> [TASK TO COMPLETE]: Copy out the listing that follows exactly, dropping every picture.

* * * * *

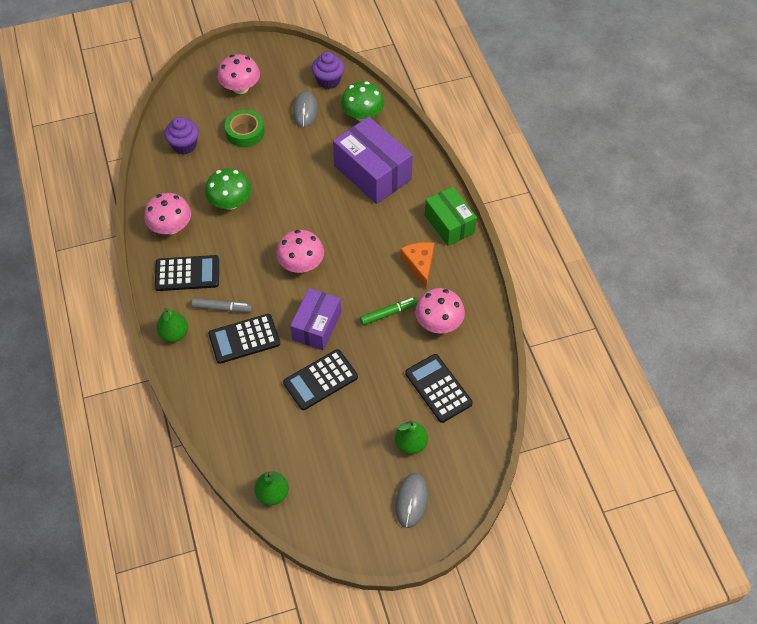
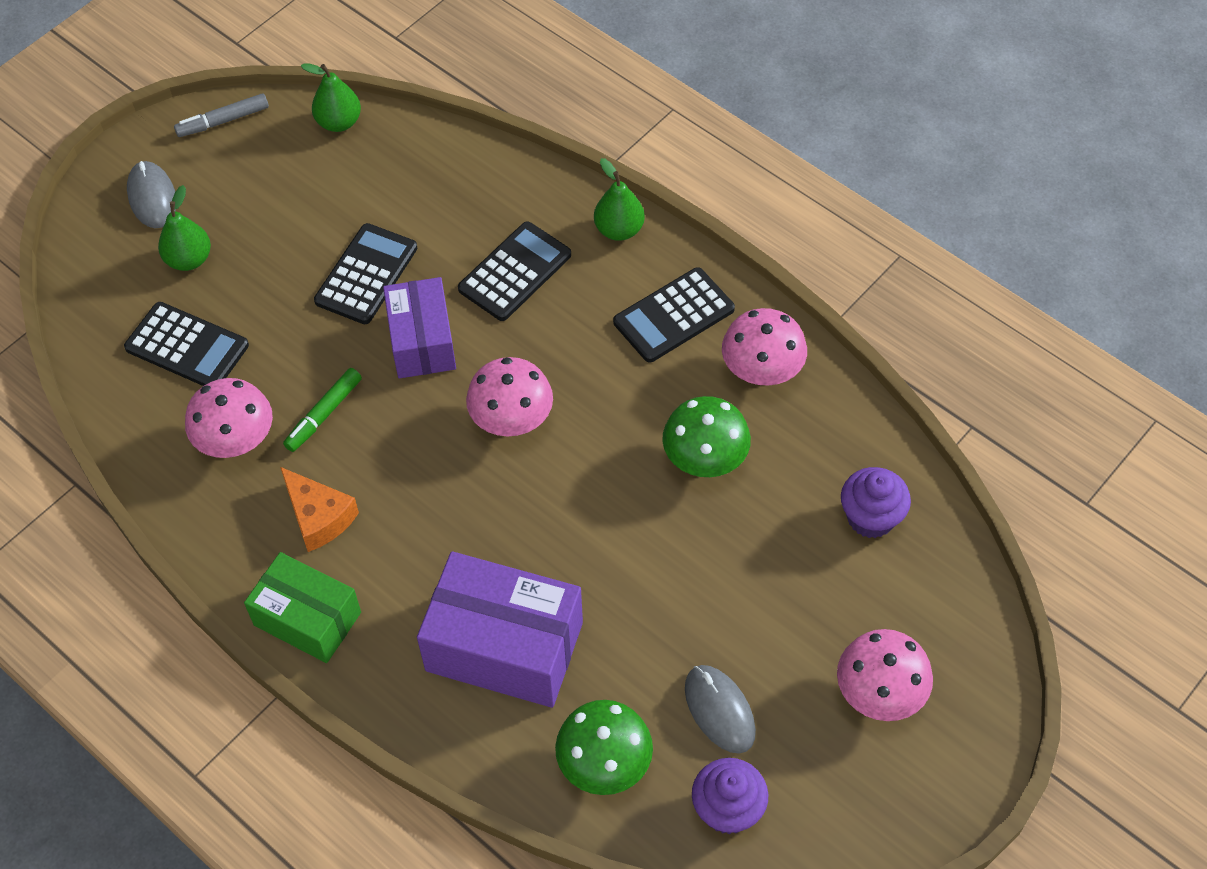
camera: 150 degrees right, 0 degrees up
grey marker [191,298,252,312] -> grey marker moved to [174,93,269,137]
green tape [225,110,265,147] -> none

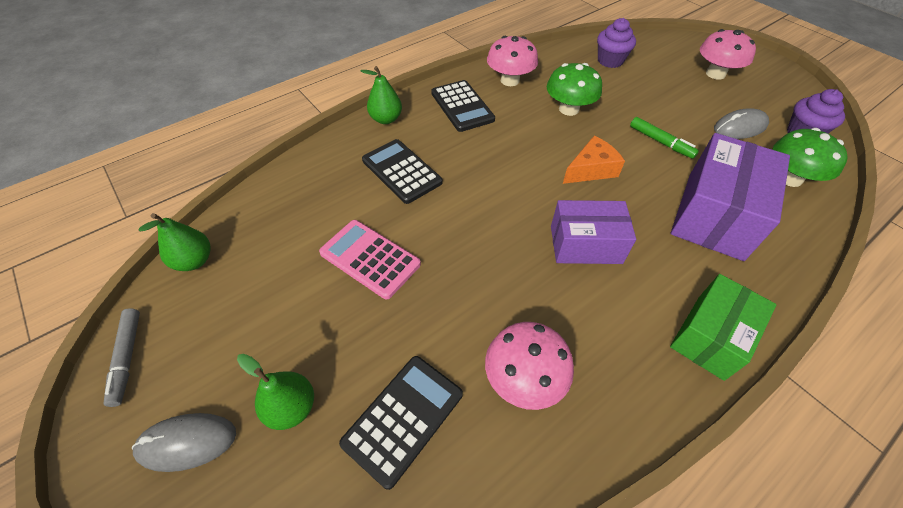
camera: 80 degrees left, 5 degrees down
orange cheese [280,467,359,552] -> orange cheese moved to [563,136,625,184]
green marker [283,368,362,452] -> green marker moved to [630,117,699,159]
black calculator [314,223,418,324] -> pink calculator [319,220,421,299]
purple box [383,277,456,379] -> purple box moved to [551,200,636,264]
pink mushroom [466,357,553,436] -> none

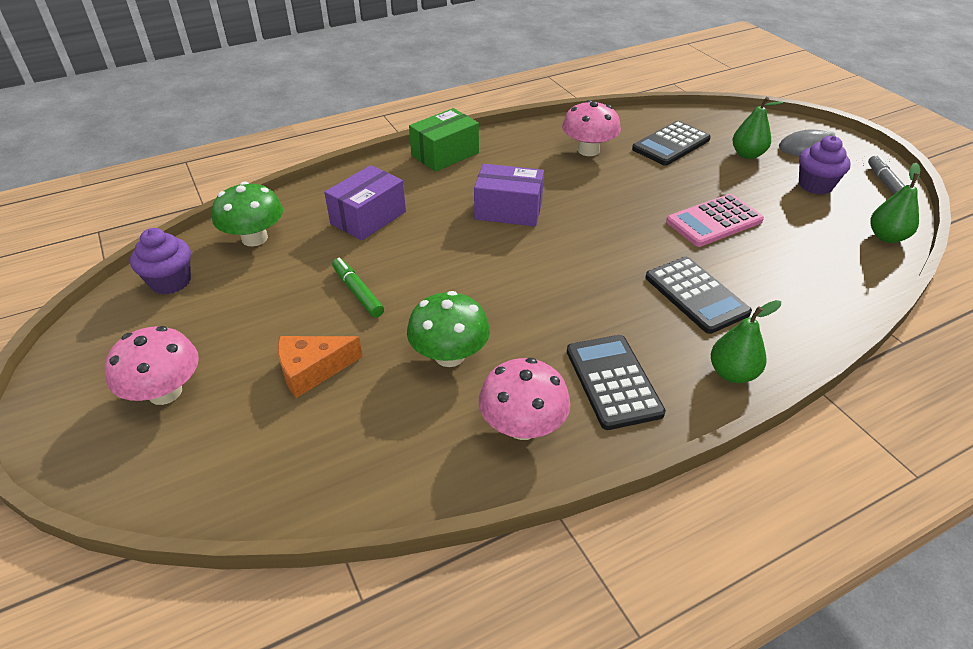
camera: 170 degrees left, 10 degrees down
pink calculator [319,220,421,299] -> pink calculator turned 105 degrees clockwise [666,194,764,247]
orange cheese [563,136,625,184] -> orange cheese moved to [278,336,363,398]
purple cupcake [597,18,636,68] -> purple cupcake moved to [799,136,851,194]
purple box [671,133,790,261] -> purple box [324,165,406,241], size x0.66
grey mouse [714,108,769,139] -> none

* * * * *

> [RESPONSE TO THIS EXERCISE]:
camera: 150 degrees right, 0 degrees up
grey marker [191,298,252,312] -> grey marker moved to [174,93,269,137]
green tape [225,110,265,147] -> none

camera: 80 degrees left, 5 degrees down
orange cheese [280,467,359,552] -> orange cheese moved to [563,136,625,184]
green marker [283,368,362,452] -> green marker moved to [630,117,699,159]
black calculator [314,223,418,324] -> pink calculator [319,220,421,299]
purple box [383,277,456,379] -> purple box moved to [551,200,636,264]
pink mushroom [466,357,553,436] -> none

camera: 170 degrees left, 10 degrees down
pink calculator [319,220,421,299] -> pink calculator turned 105 degrees clockwise [666,194,764,247]
orange cheese [563,136,625,184] -> orange cheese moved to [278,336,363,398]
purple cupcake [597,18,636,68] -> purple cupcake moved to [799,136,851,194]
purple box [671,133,790,261] -> purple box [324,165,406,241], size x0.66
grey mouse [714,108,769,139] -> none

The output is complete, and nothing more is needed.